BEGIN RECORDED DATA
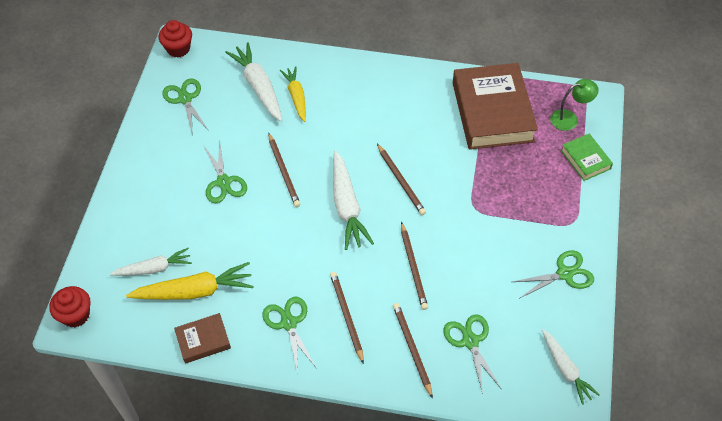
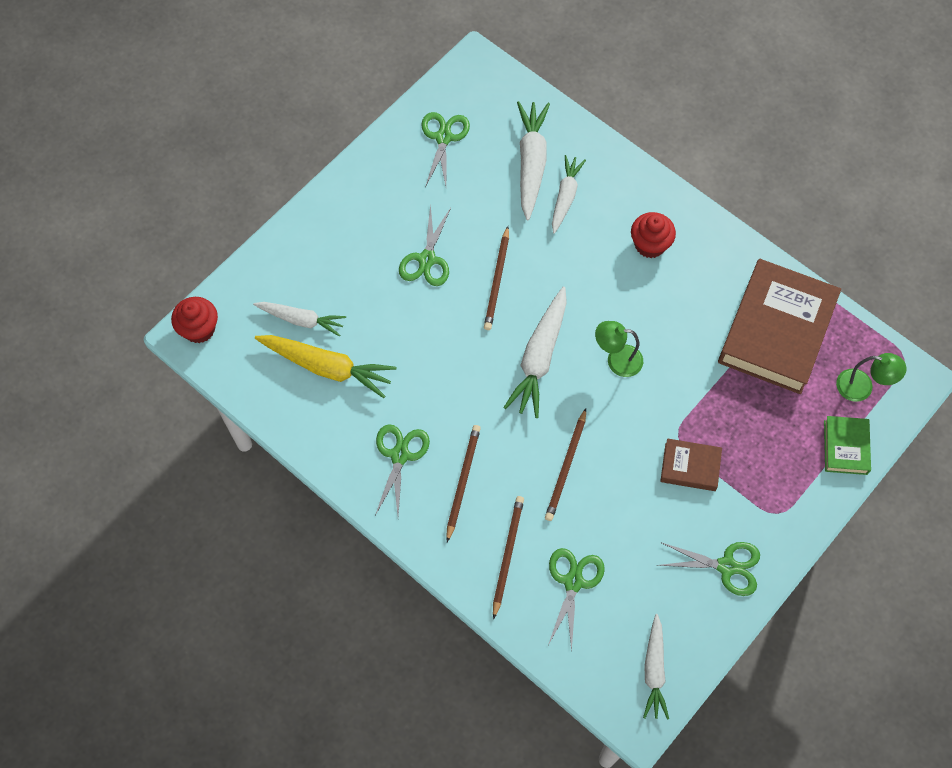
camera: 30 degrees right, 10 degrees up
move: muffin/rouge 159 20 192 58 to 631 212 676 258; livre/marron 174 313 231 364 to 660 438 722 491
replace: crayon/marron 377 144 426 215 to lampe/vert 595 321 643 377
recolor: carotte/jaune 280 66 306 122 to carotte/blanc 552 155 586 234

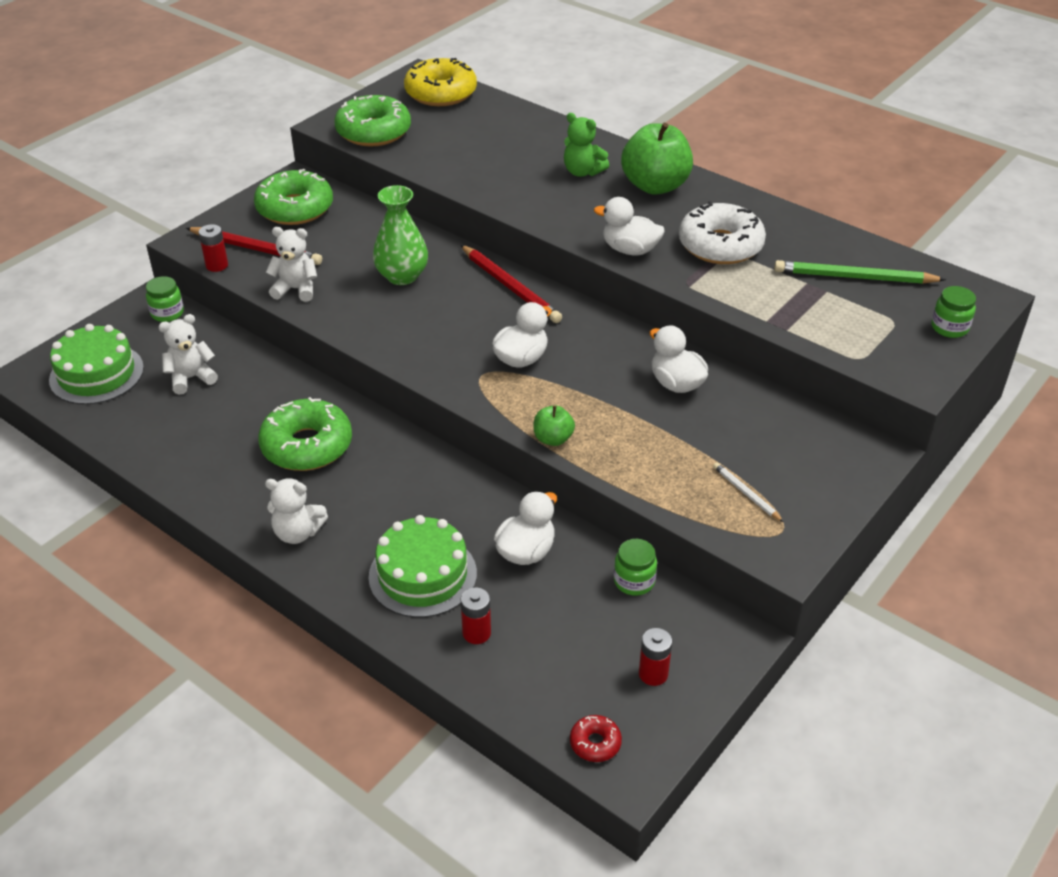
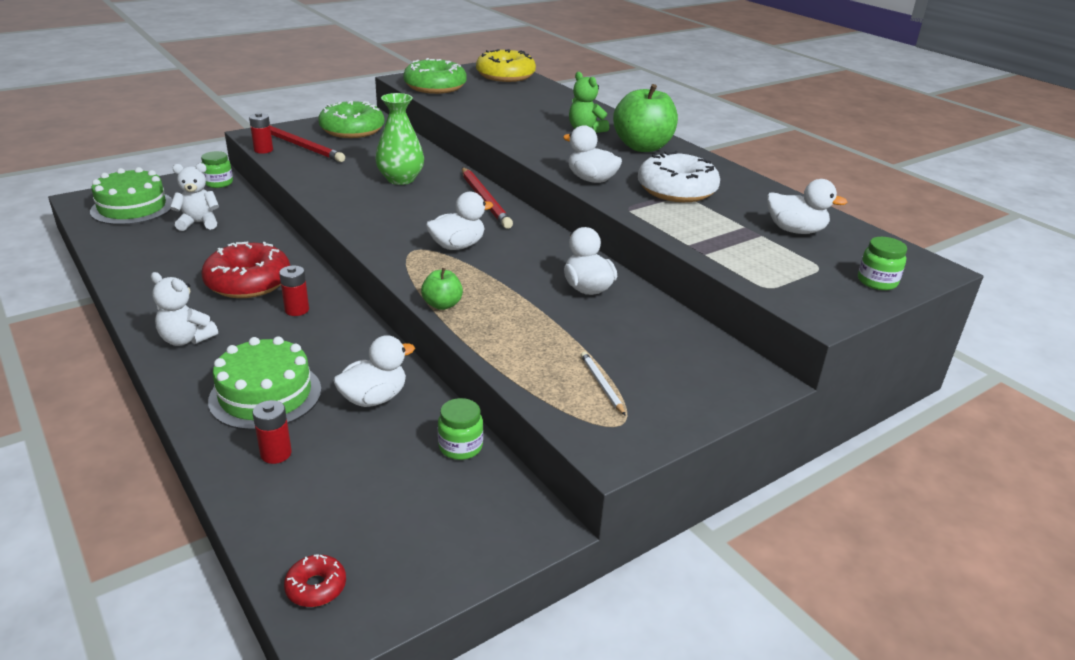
camera: 15 degrees right, 10 degrees down
delete: ours en peluche/blanc 266 227 317 302
move: pile/rouge 639 628 672 686 to 279 265 309 316
replace: crayon/vert 774 260 946 284 to canard/blanc 767 179 848 234
recolor: beignet/vert 258 397 352 471 to beignet/rouge 201 242 290 298

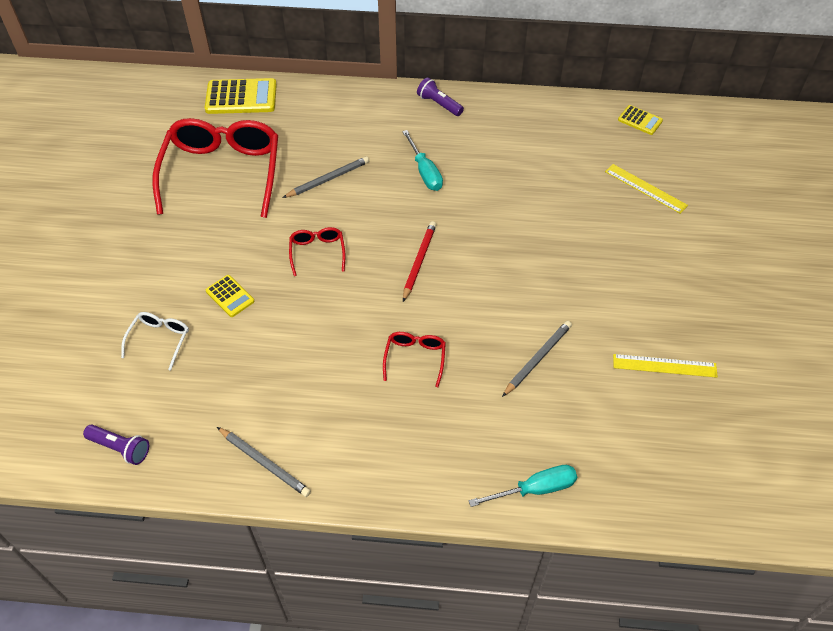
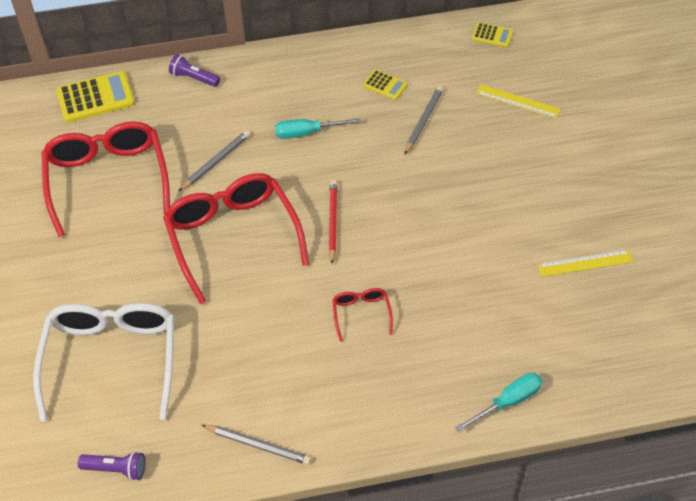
camera: 15 degrees left, 0 degrees up
move: lampe de poche/violet 417 77 464 116 to 169 54 220 87; calculatrice/jaune 206 275 255 317 to 363 70 408 100; crayon/gris 502 321 572 397 to 405 86 443 154
rotate: tournevis/turquoise 402 130 443 191 = 275 118 361 139 120 degrees clockwise
resize: lunettes/rouge 289 227 345 276 = 163 173 309 304 x2.29; lunettes/blanc 121 312 189 371 = 33 303 174 422 x2.29

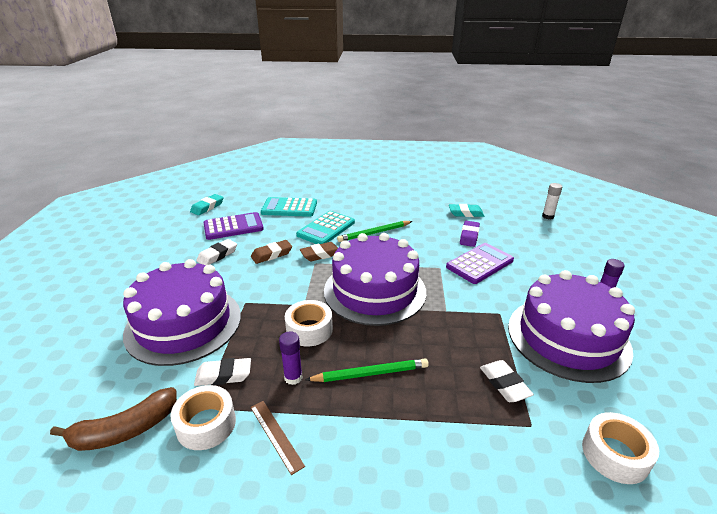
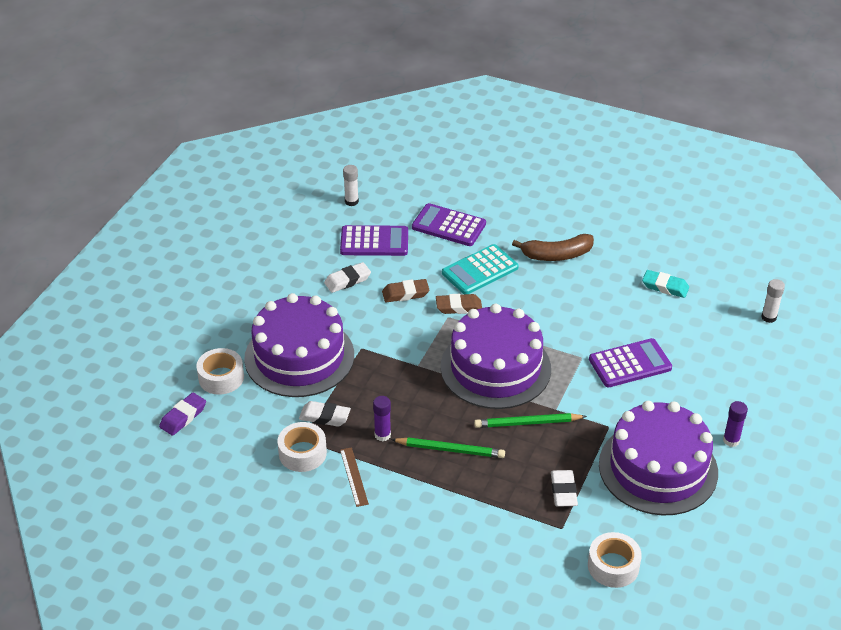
camera: 20 degrees right, 10 degrees up
move: crayon/vert 337 221 413 242 to 474 413 587 428; gomme/violet 460 221 480 247 to 159 392 206 436; ruban adhésif/blanc 285 300 333 346 to 196 348 244 395; banane/marron 50 387 177 451 to 512 234 594 261
replace: gomme/turquoise 190 194 224 215 to bâton de colle/blanc 343 165 359 206
recolor: calculatrice/turquoise 261 197 317 217 to calculatrice/violet 412 203 486 246

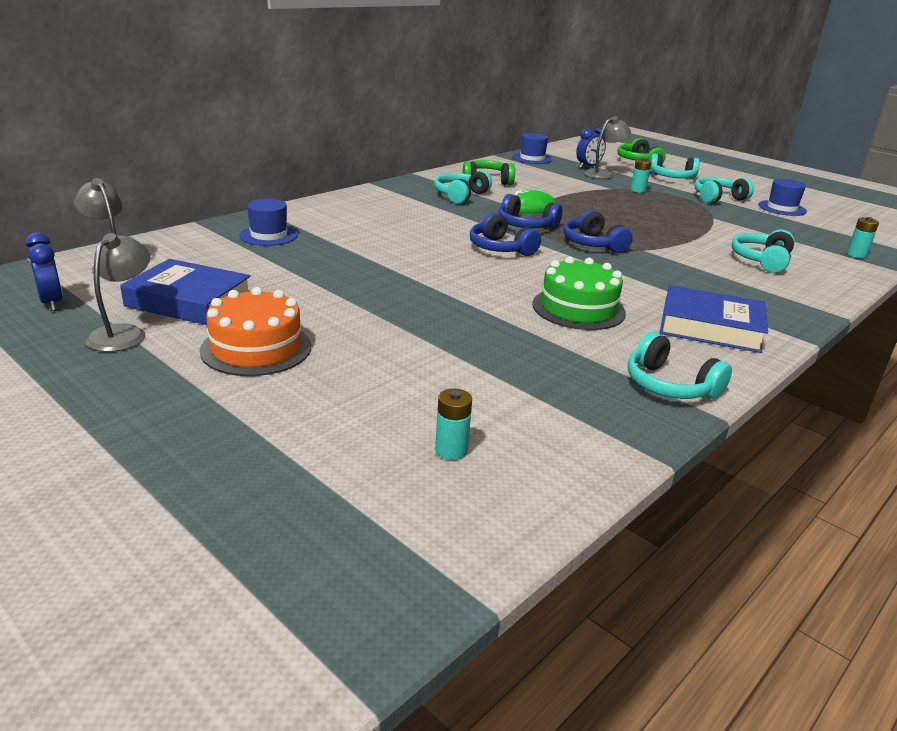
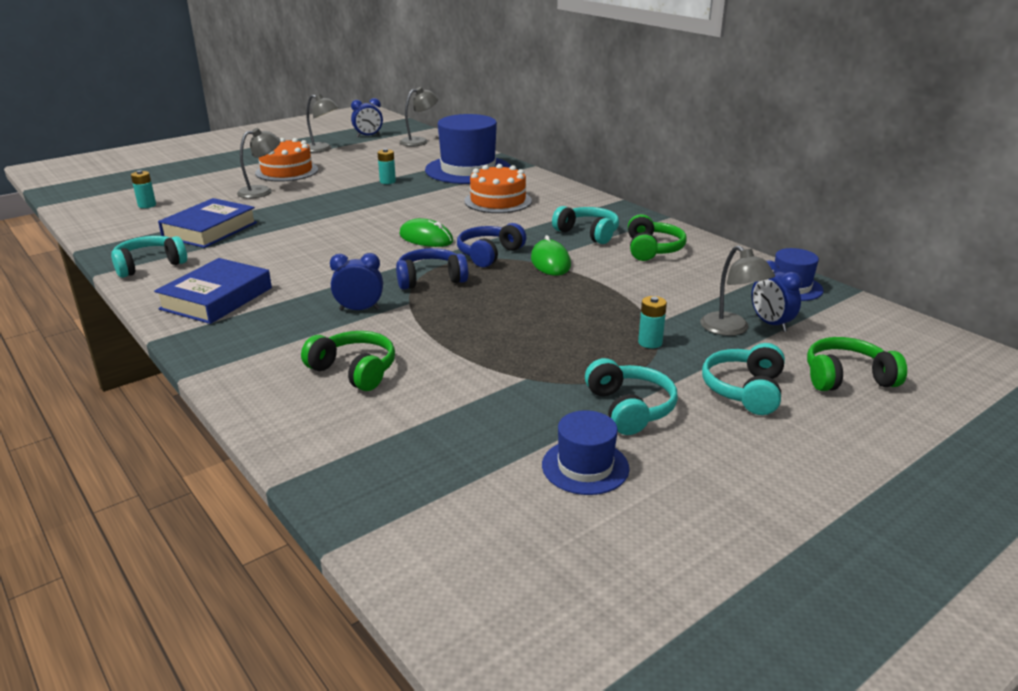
camera: 100 degrees right, 0 degrees up
delete: gâteau/vert 532 257 626 330
insert: lampe/gris 237 128 280 198; gâteau/orange 464 164 532 213; réveil/bleu 330 253 383 311
move: pile/turquoise 847 217 879 258 to 377 149 396 184; livre/bleu 120 259 251 325 to 158 198 257 248
replace: casque audio/bleu 470 212 541 256 to souris/vert 399 218 453 247
recolor: casque audio/turquoise 732 229 795 273 to casque audio/vert 301 331 395 391
resize: chapeau/bleu 239 199 298 246 = 425 114 510 184 x1.97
END RECORDED DATA
# EXERCISE DIRECTIONS:
An exact printout of the entries is wanted, covering the first line through the line holding "replace: crayon/marron 377", with pictures kept out of it.

# SOLUTION BELOW:
camera: 30 degrees right, 10 degrees up
move: muffin/rouge 159 20 192 58 to 631 212 676 258; livre/marron 174 313 231 364 to 660 438 722 491
replace: crayon/marron 377 144 426 215 to lampe/vert 595 321 643 377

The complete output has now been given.